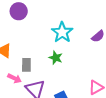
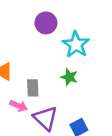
purple circle: (19, 11) -> (46, 23), moved

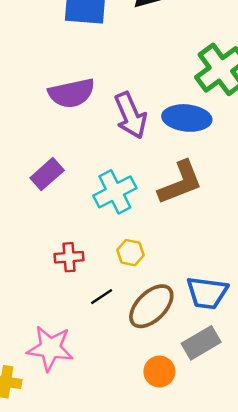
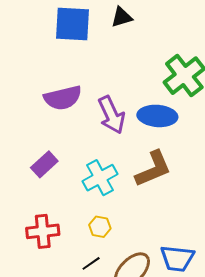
yellow hexagon: (130, 253) -> (100, 227), moved
red cross: (69, 257) -> (43, 231), moved, size x1.4

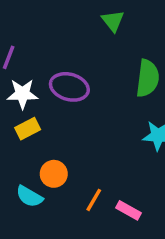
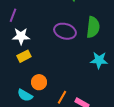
purple ellipse: (69, 87) -> (65, 31), moved

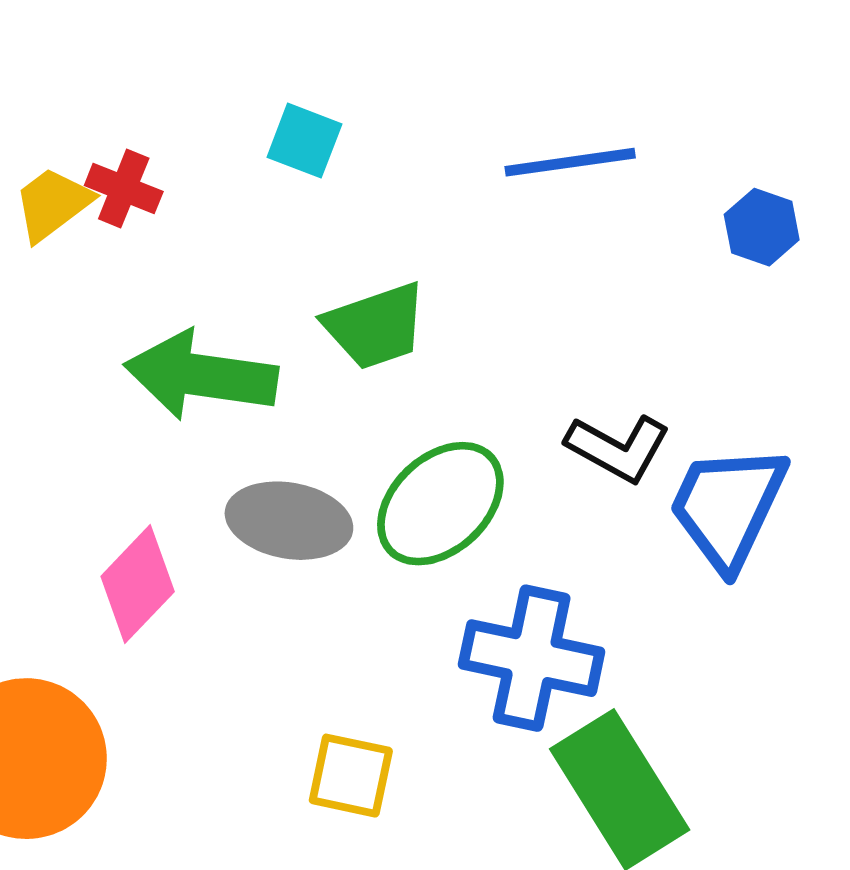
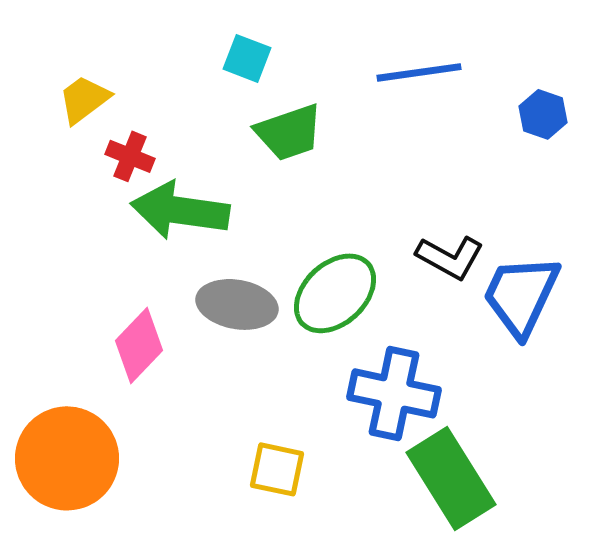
red cross: (124, 188) -> (130, 156), moved
green trapezoid: (376, 326) -> (289, 132), moved

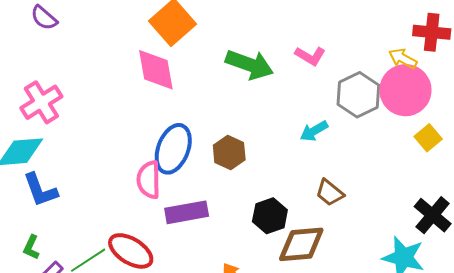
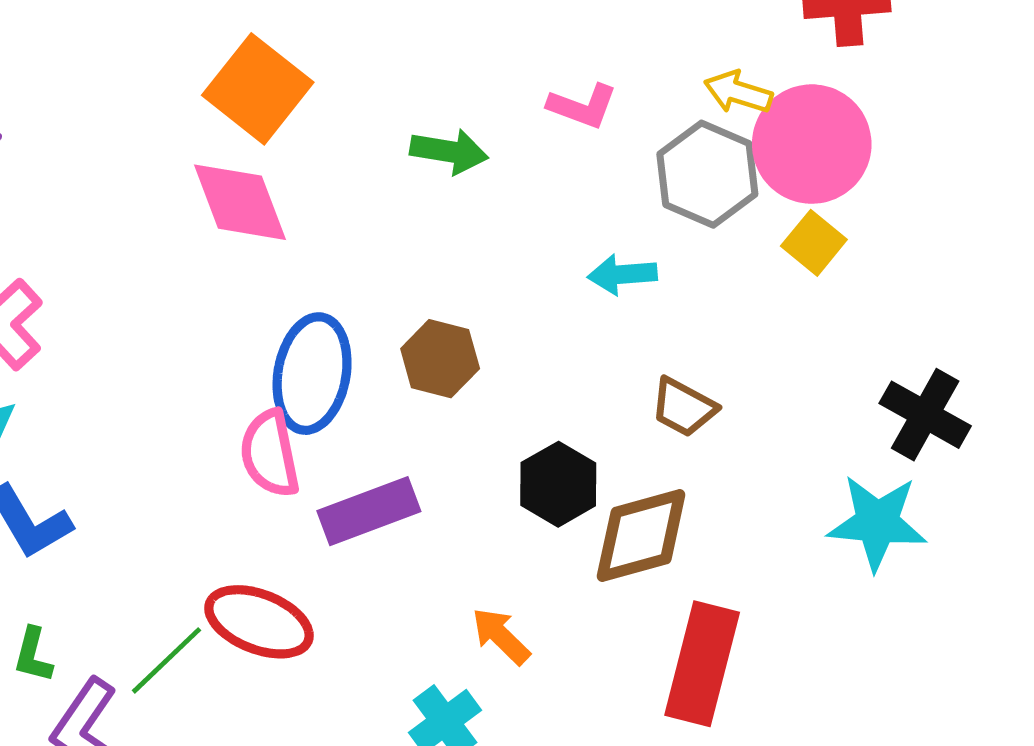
yellow arrow: (403, 59) -> (738, 92), moved
green arrow: (249, 65) -> (449, 151), size x0.7
cyan arrow: (314, 131) -> (622, 274), turned 36
yellow square: (428, 138) -> (814, 243), moved

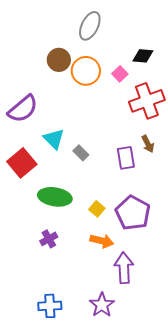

▸ Activity: Lines with the word "yellow" in them are the answer; report each one from the data.

▸ Response:
yellow hexagon: (130, 253) -> (100, 227), moved
yellow arrow: (403, 59) -> (738, 92), moved
yellow square: (428, 138) -> (814, 243), moved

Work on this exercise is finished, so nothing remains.